TASK PROMPT -
Restate word for word all of the lines below, with each image left out.
(Beginning of DATA EXTRACT)
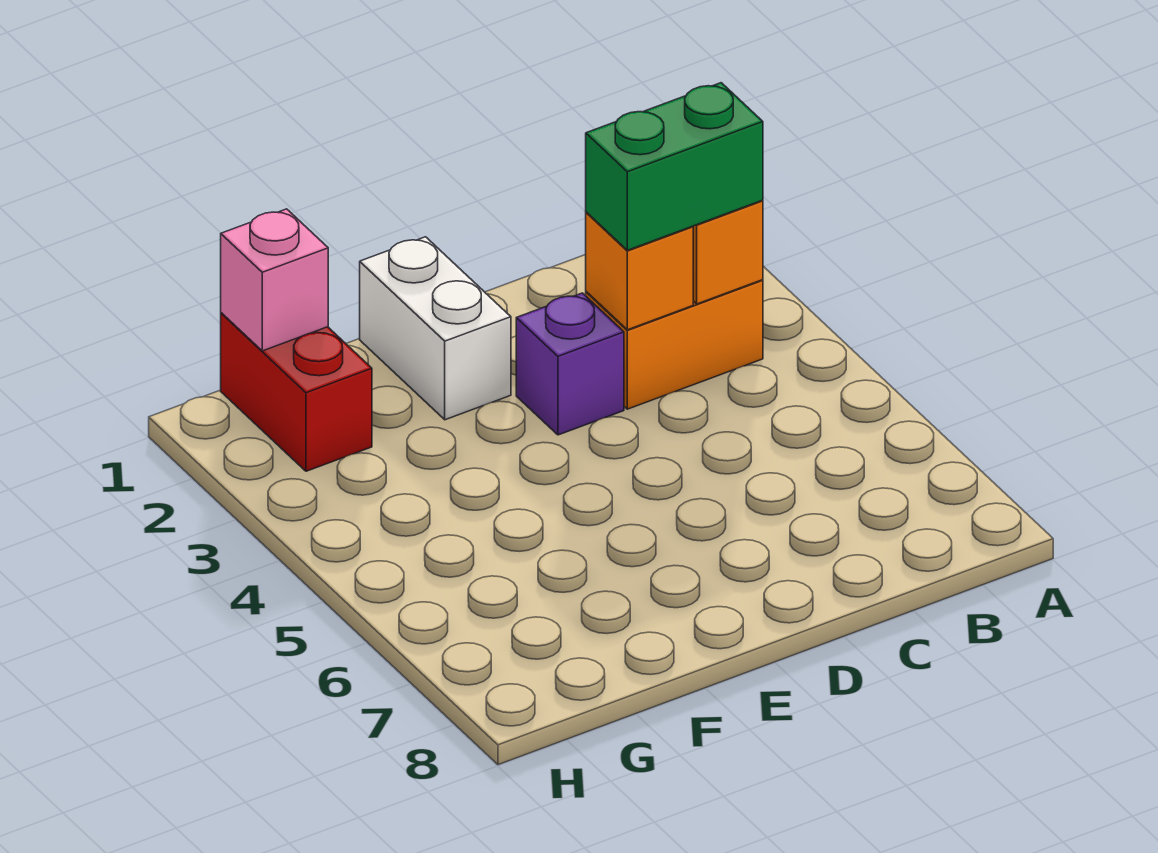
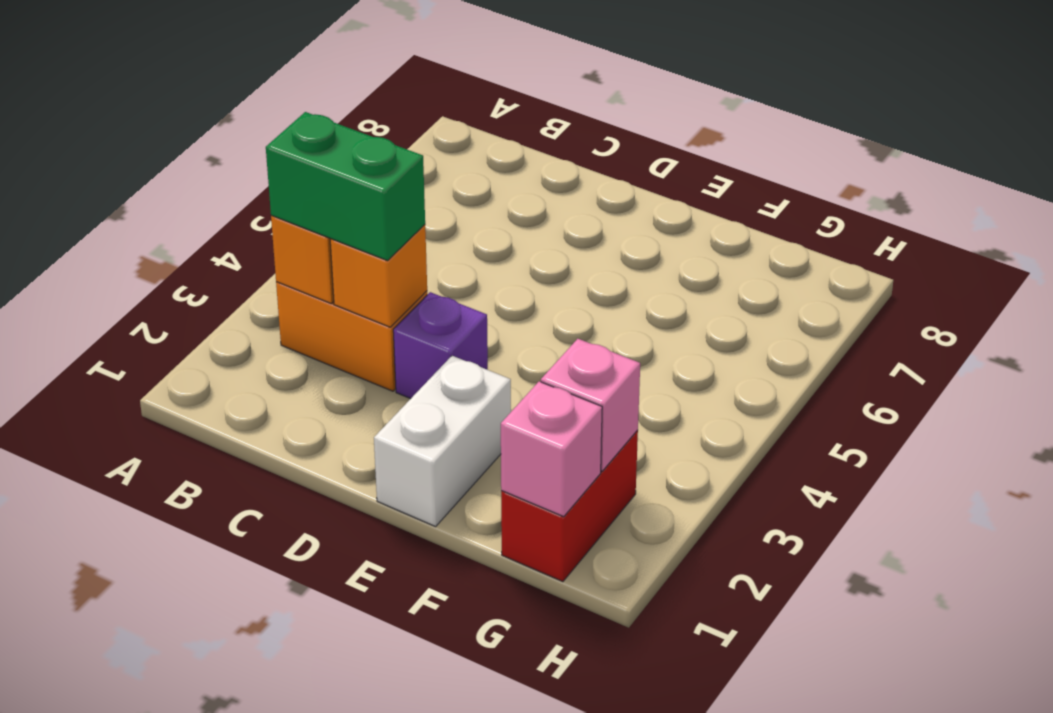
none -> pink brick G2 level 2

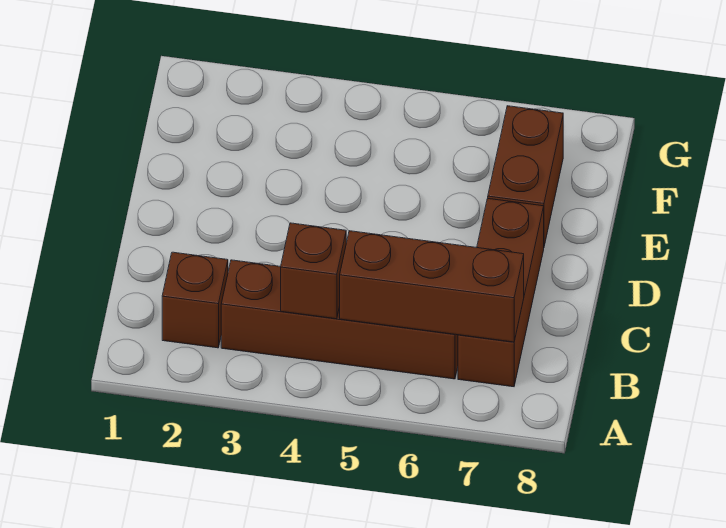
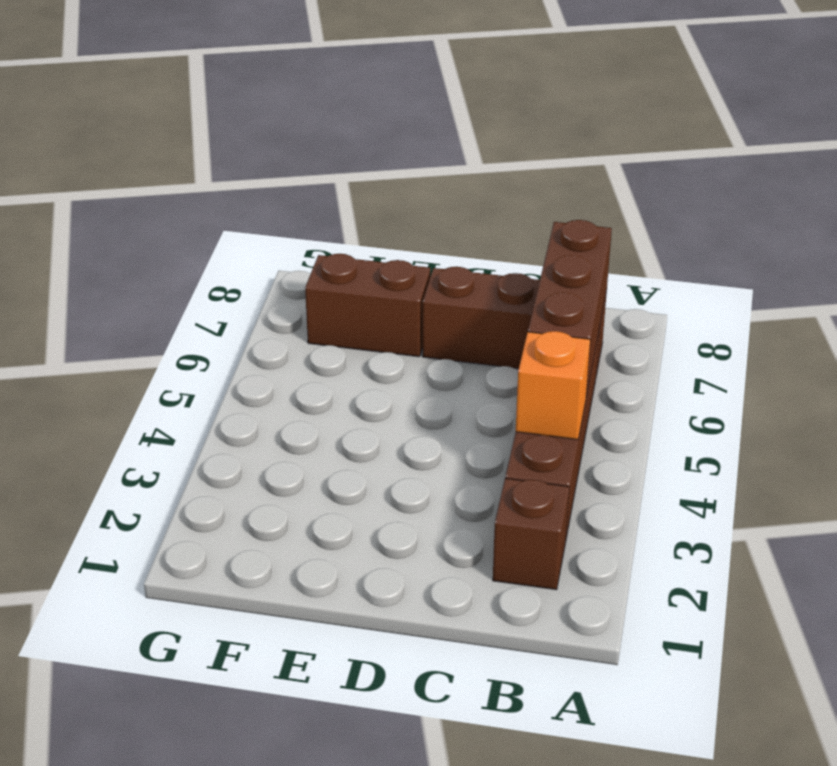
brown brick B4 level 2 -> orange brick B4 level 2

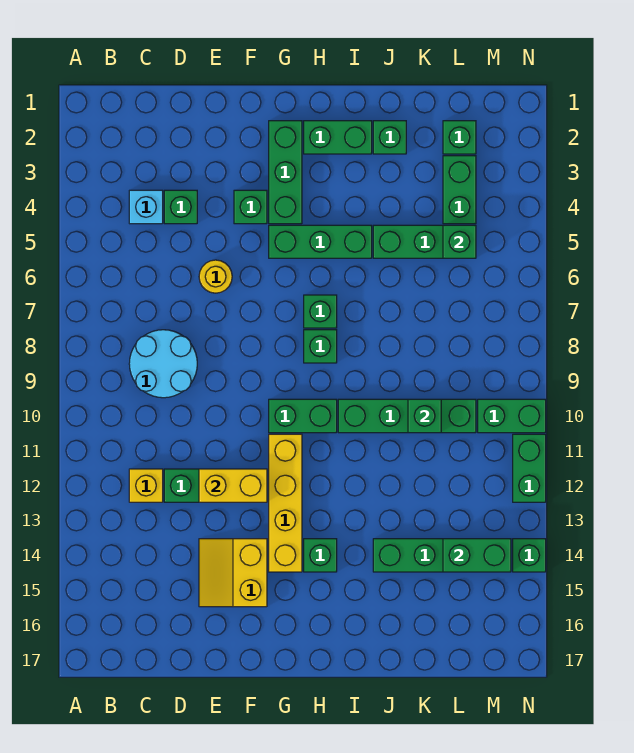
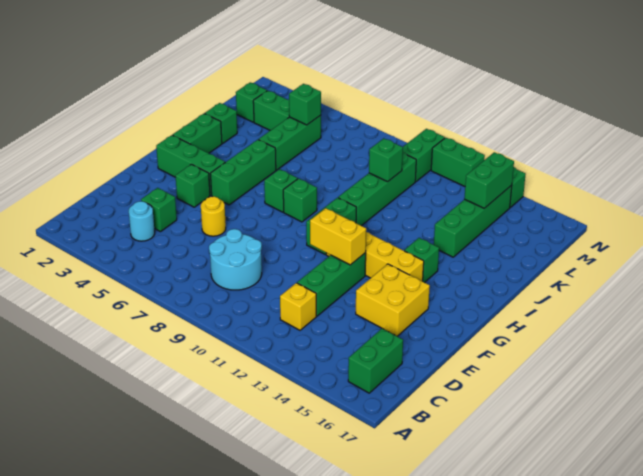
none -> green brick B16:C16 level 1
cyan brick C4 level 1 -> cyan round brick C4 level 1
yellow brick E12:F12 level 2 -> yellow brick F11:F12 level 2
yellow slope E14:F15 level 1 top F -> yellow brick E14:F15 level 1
(End of DATA EXTRACT)
EXPECTED ANSWER -
none -> pink brick G2 level 2

brown brick B4 level 2 -> orange brick B4 level 2

none -> green brick B16:C16 level 1
cyan brick C4 level 1 -> cyan round brick C4 level 1
yellow brick E12:F12 level 2 -> yellow brick F11:F12 level 2
yellow slope E14:F15 level 1 top F -> yellow brick E14:F15 level 1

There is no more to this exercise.